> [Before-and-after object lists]
━━━━━━━━━━━━━━━━━━━━━━━━━━━━━━

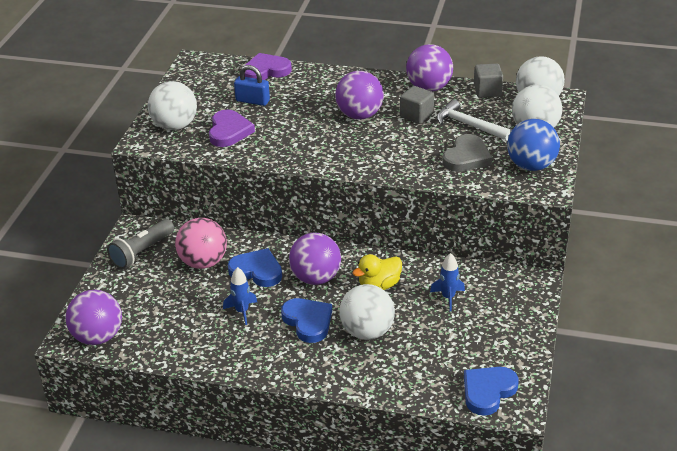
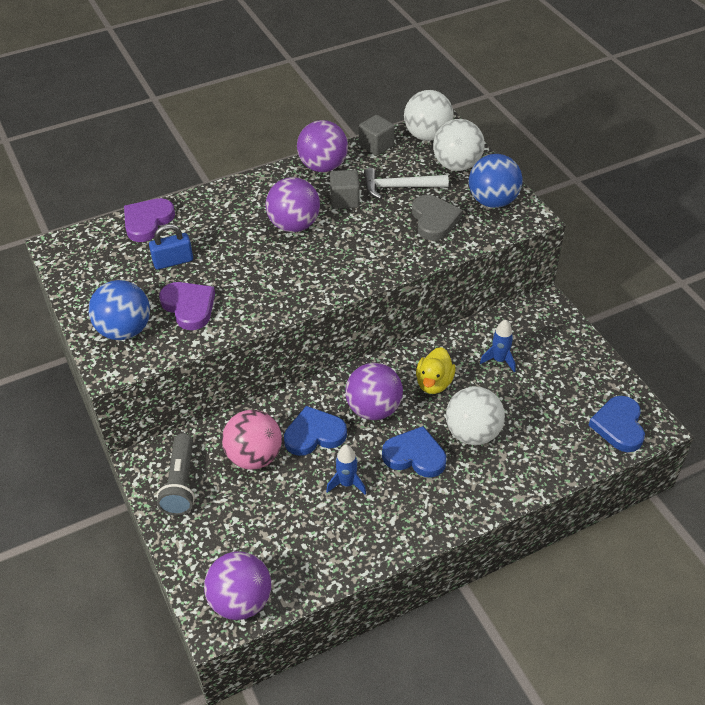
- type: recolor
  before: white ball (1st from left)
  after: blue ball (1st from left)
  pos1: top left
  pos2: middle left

━━━━━━━━━━━━━━━━━━━━━━━━━━━━━━

> [What is required]
Would you reproduce the records exactly as they stand, but without the pictures?

> [Result]
- type: recolor
  before: white ball (1st from left)
  after: blue ball (1st from left)
  pos1: top left
  pos2: middle left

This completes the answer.